*GOAL OF THE EXERCISE*
In the listing below, how many lines carry the word "apple"? Reply with only the number.
==== SUPPLIED MATERIAL
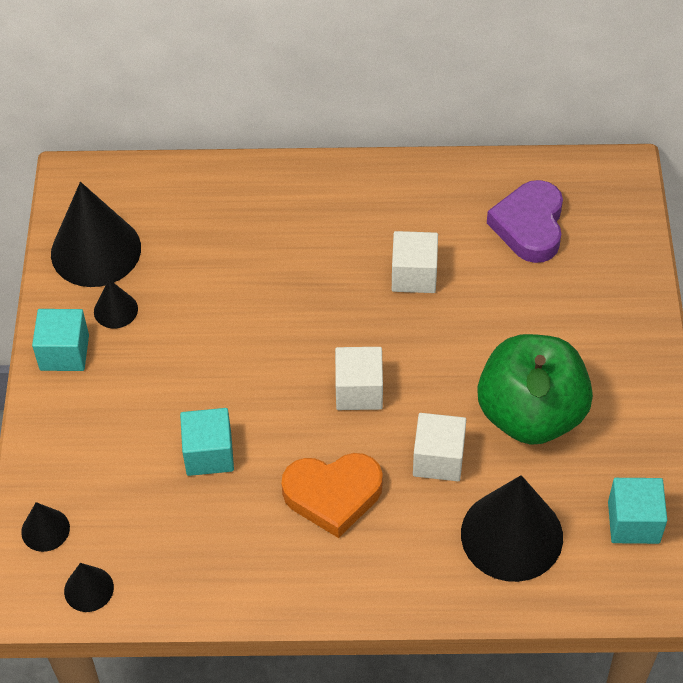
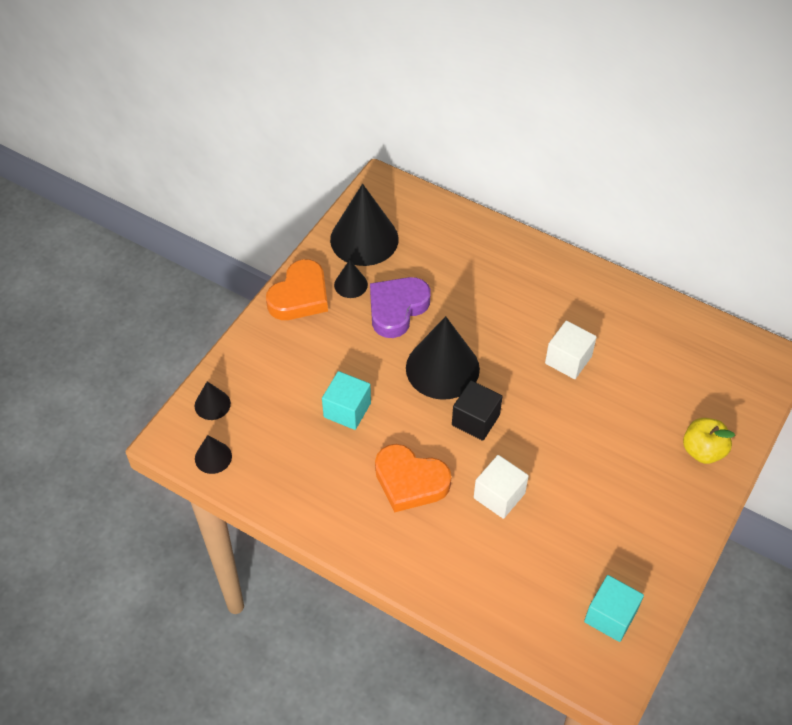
camera: 30 degrees right, 0 degrees up
(64, 352) = (300, 296): turquoise cube -> orange heart
(359, 391) = (475, 420): white cube -> black cube
(511, 535) = (515, 576): black cone -> black cone (442, 368)
(529, 226) = (676, 366): purple heart -> purple heart (397, 309)
(530, 414) = (586, 499): green apple -> none
(612, 302) = (703, 450): none -> yellow apple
========
*THE ANSWER*
2